## ASSIGNMENT:
Set down the data again exactly. Pictures are not part of the copy.

## PROVIDED MATERIAL:
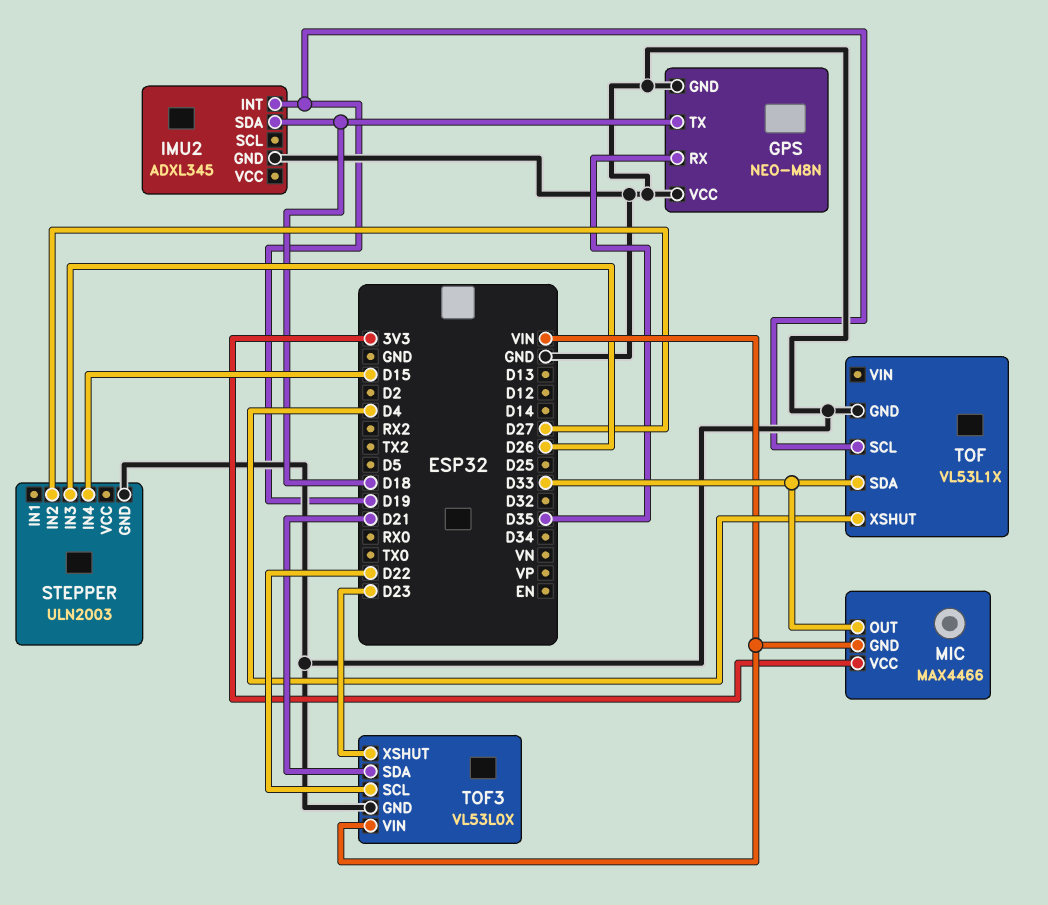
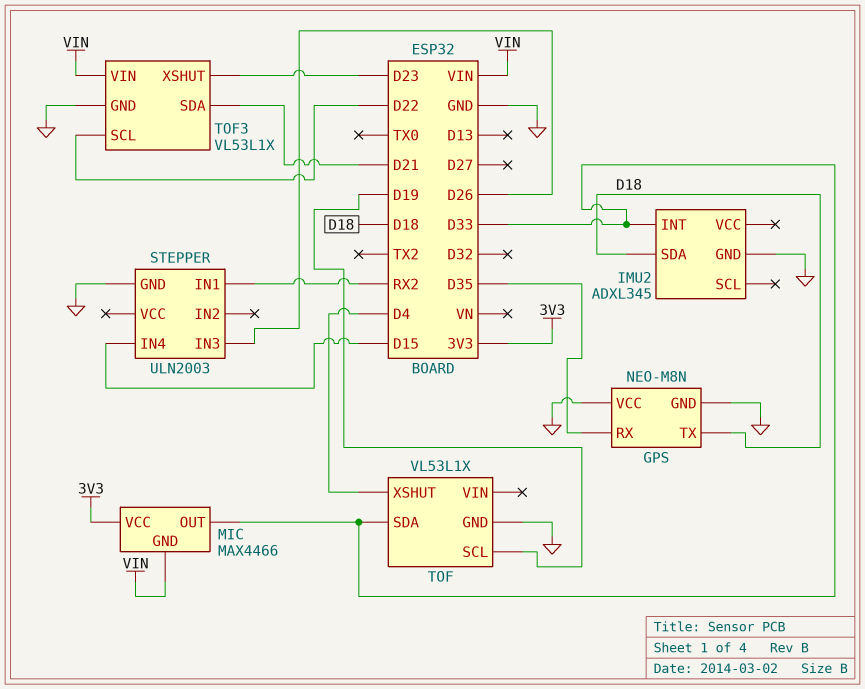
IMU2 pin INT: D19 -> D33
STEPPER pin IN1: none -> RX2
STEPPER pin IN2: D27 -> none
TOF3: VL53L0X -> VL53L1X

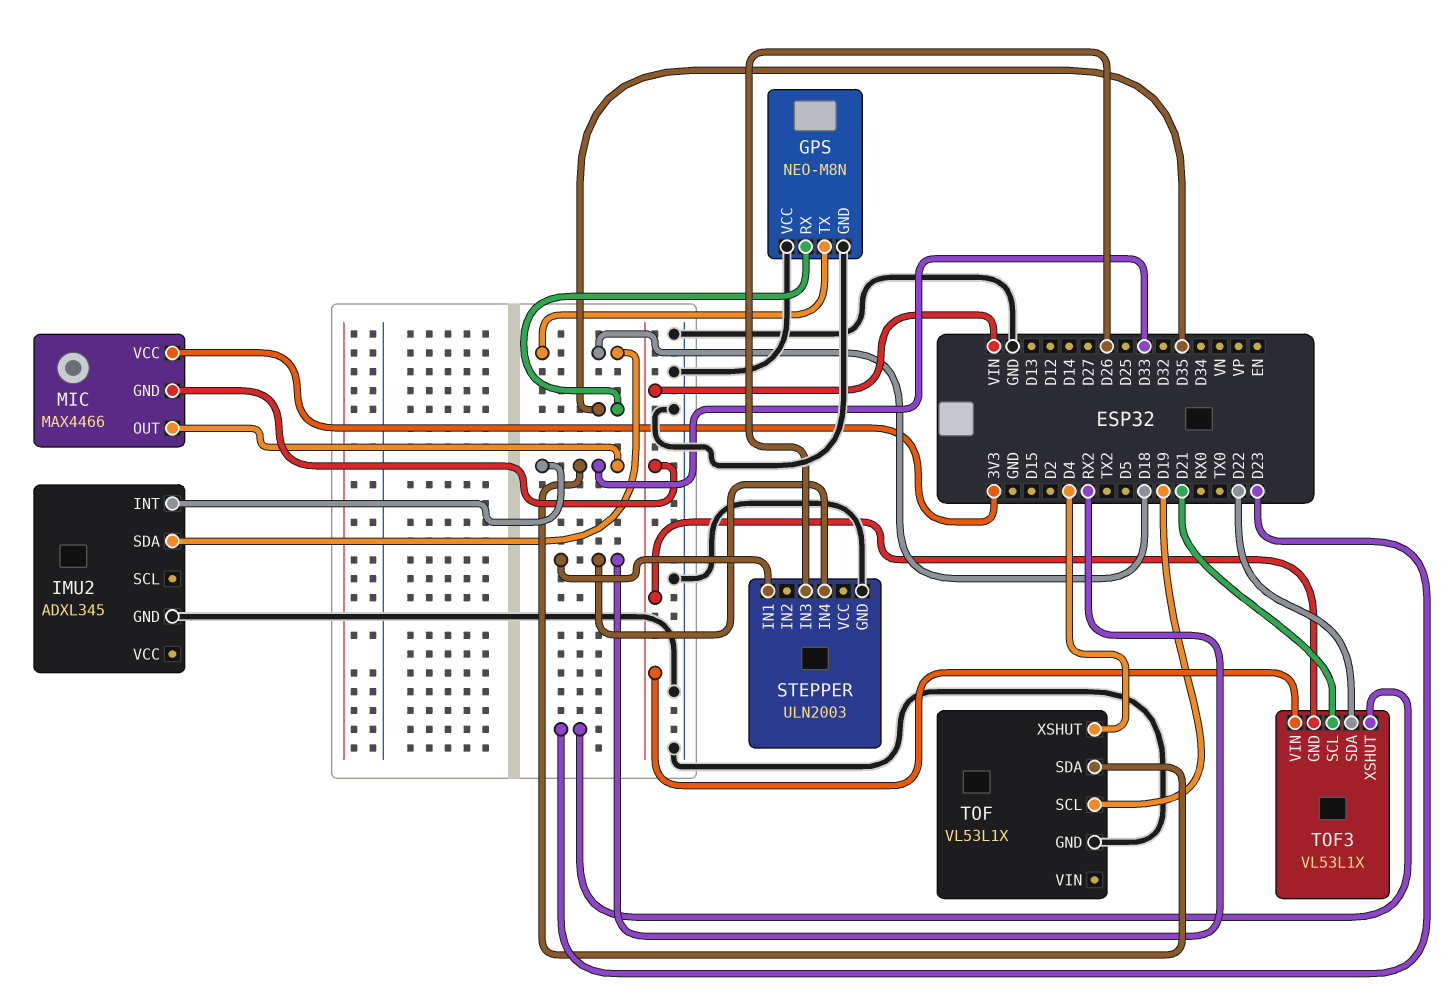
STEPPER pin IN4: D15 -> RX2
TOF3 pin GND: GND -> VIN
TOF3 pin SCL: D22 -> D21
TOF3 pin SDA: D21 -> D22

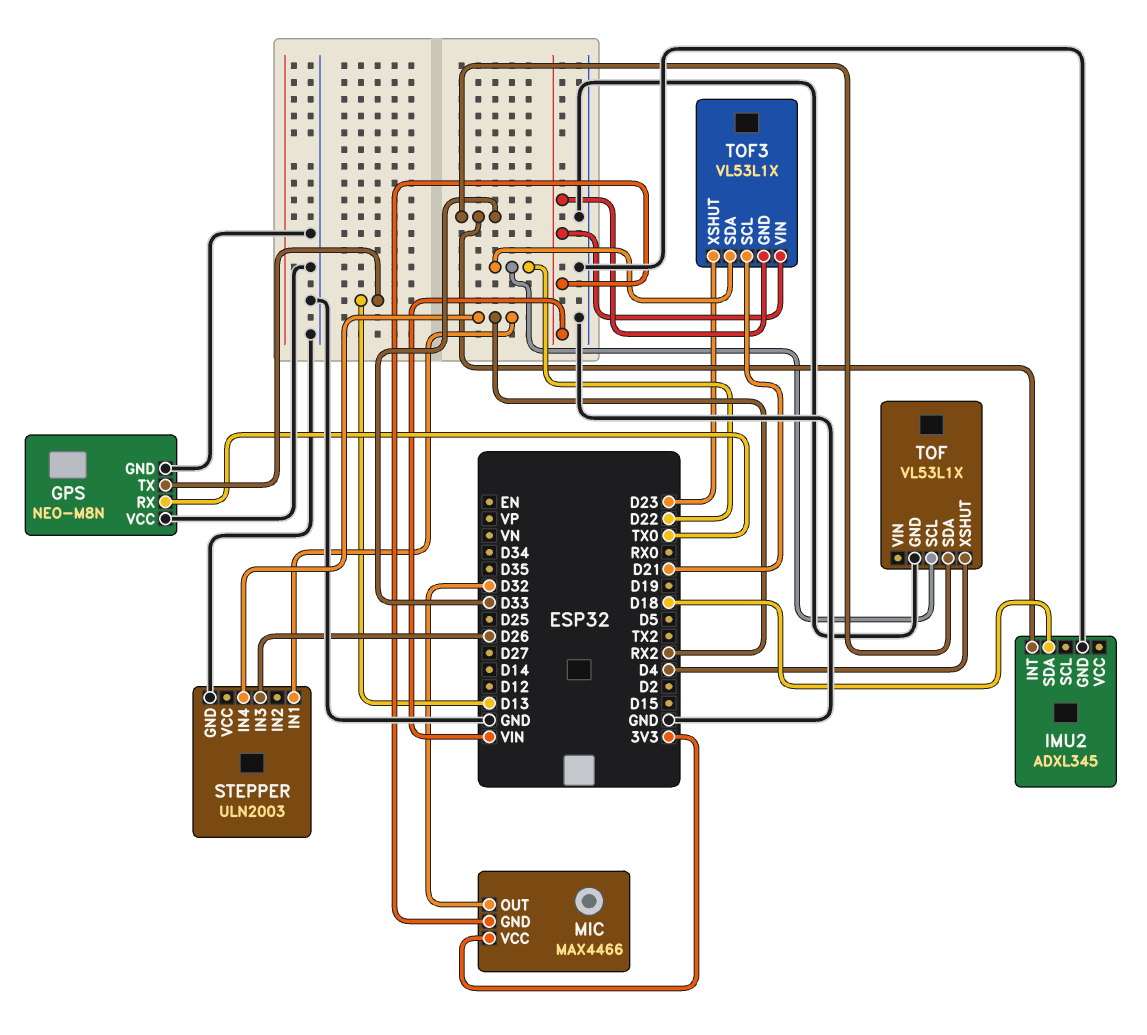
GPS pin RX: D35 -> TX0
GPS pin TX: D18 -> D13
MIC pin OUT: D33 -> D32
TOF pin SCL: D19 -> D22

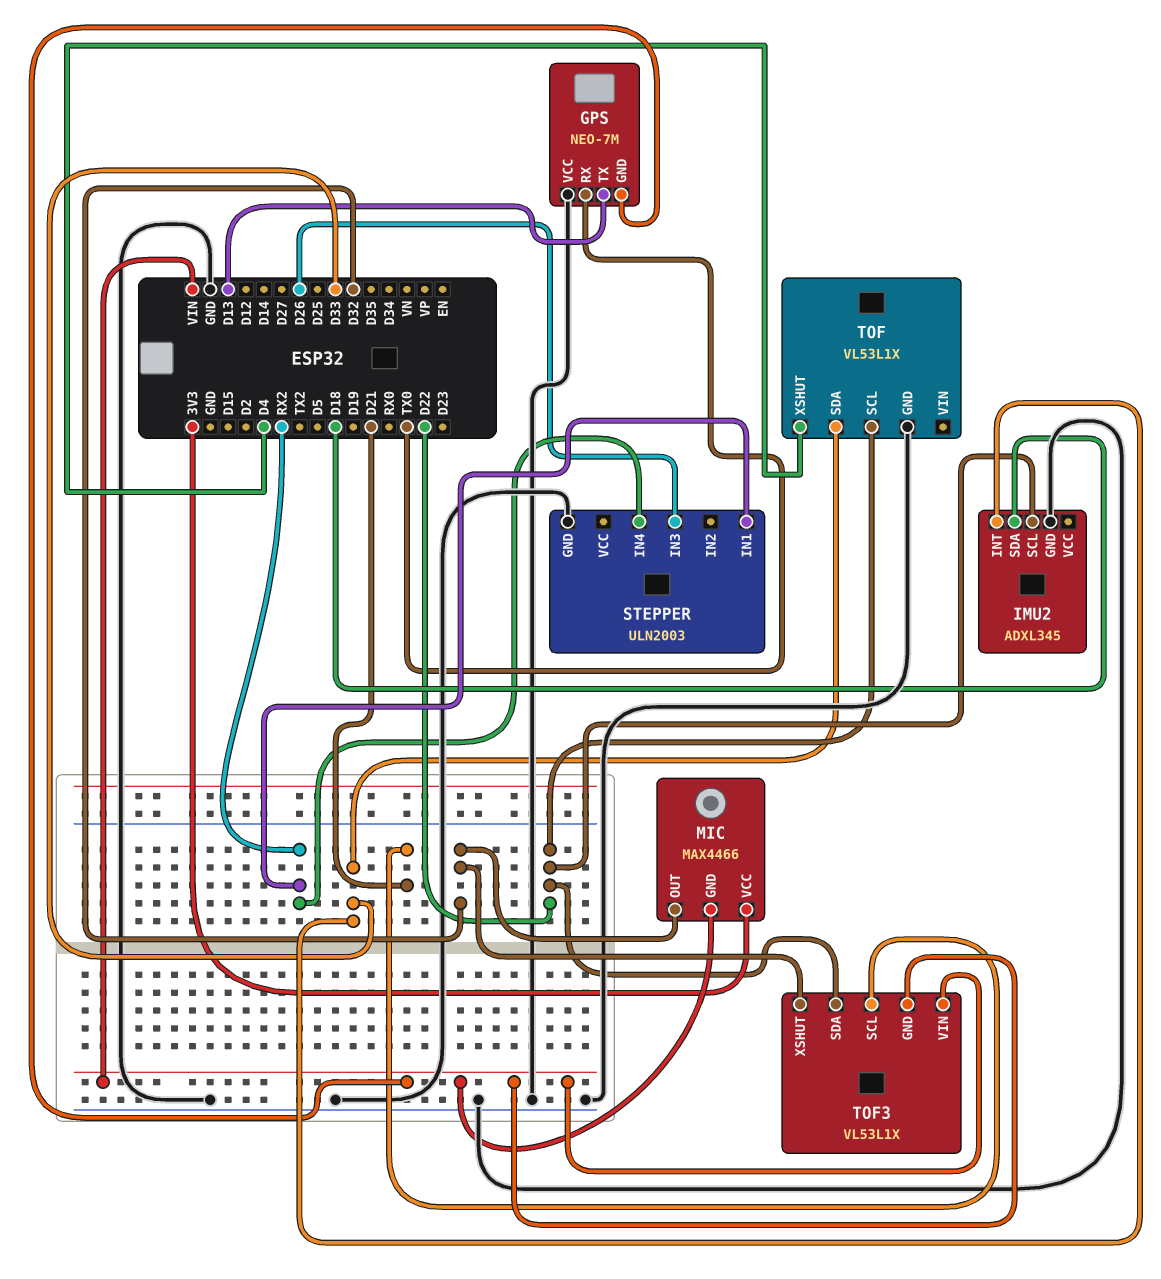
GPS: NEO-M8N -> NEO-7M
GPS pin GND: GND -> VIN
IMU2 pin SCL: none -> D22
TOF3 pin XSHUT: D23 -> D32

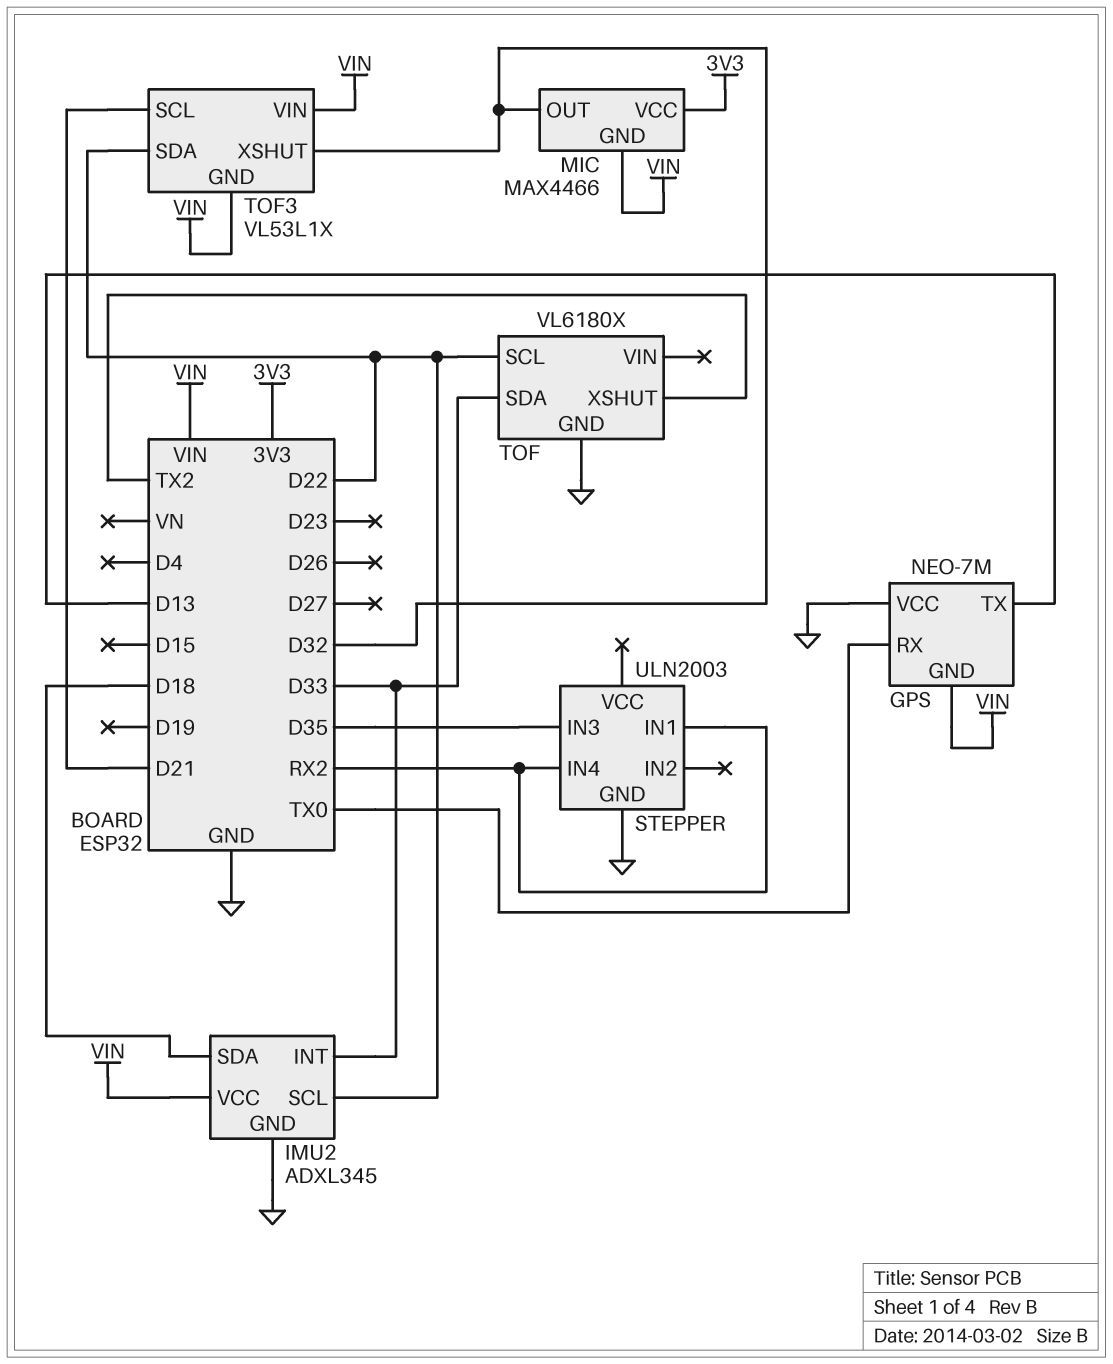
IMU2 pin VCC: none -> VIN
STEPPER pin IN3: D26 -> D35
TOF: VL53L1X -> VL6180X
TOF pin XSHUT: D4 -> TX2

## EXERCISE SOLUTION:
IMU2 pin INT: D19 -> D33
STEPPER pin IN1: none -> RX2
STEPPER pin IN2: D27 -> none
TOF3: VL53L0X -> VL53L1X

STEPPER pin IN4: D15 -> RX2
TOF3 pin GND: GND -> VIN
TOF3 pin SCL: D22 -> D21
TOF3 pin SDA: D21 -> D22

GPS pin RX: D35 -> TX0
GPS pin TX: D18 -> D13
MIC pin OUT: D33 -> D32
TOF pin SCL: D19 -> D22

GPS: NEO-M8N -> NEO-7M
GPS pin GND: GND -> VIN
IMU2 pin SCL: none -> D22
TOF3 pin XSHUT: D23 -> D32

IMU2 pin VCC: none -> VIN
STEPPER pin IN3: D26 -> D35
TOF: VL53L1X -> VL6180X
TOF pin XSHUT: D4 -> TX2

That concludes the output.